→ **Task objective**: Could you give the listing again exactly, without its pictures?

→ **Stored data**:
──────────
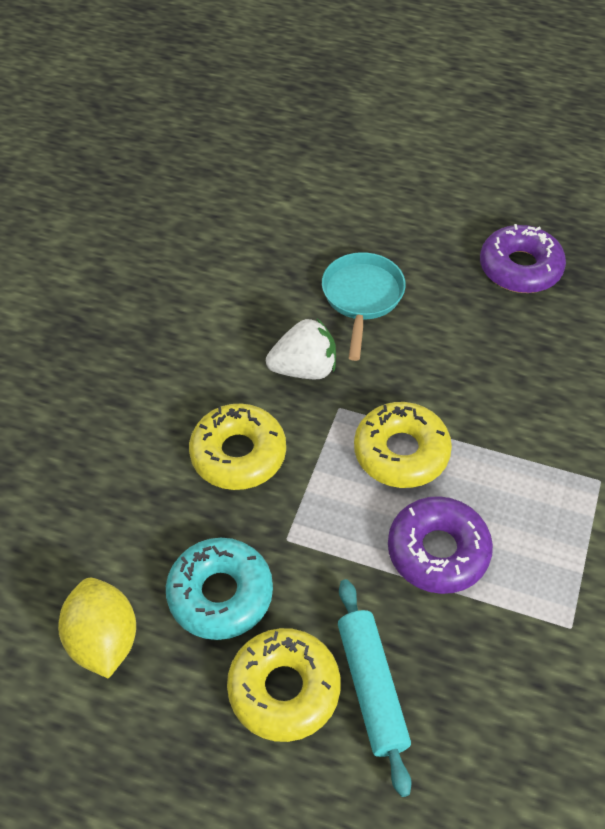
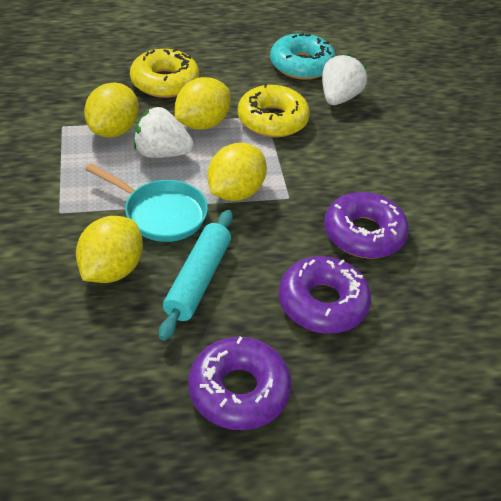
purple donut: 2 -> 3
white strawberry: 1 -> 2
yellow donut: 3 -> 2
yellow lemon: 1 -> 4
──────────
→ **Your response**:
purple donut: 2 -> 3
white strawberry: 1 -> 2
yellow donut: 3 -> 2
yellow lemon: 1 -> 4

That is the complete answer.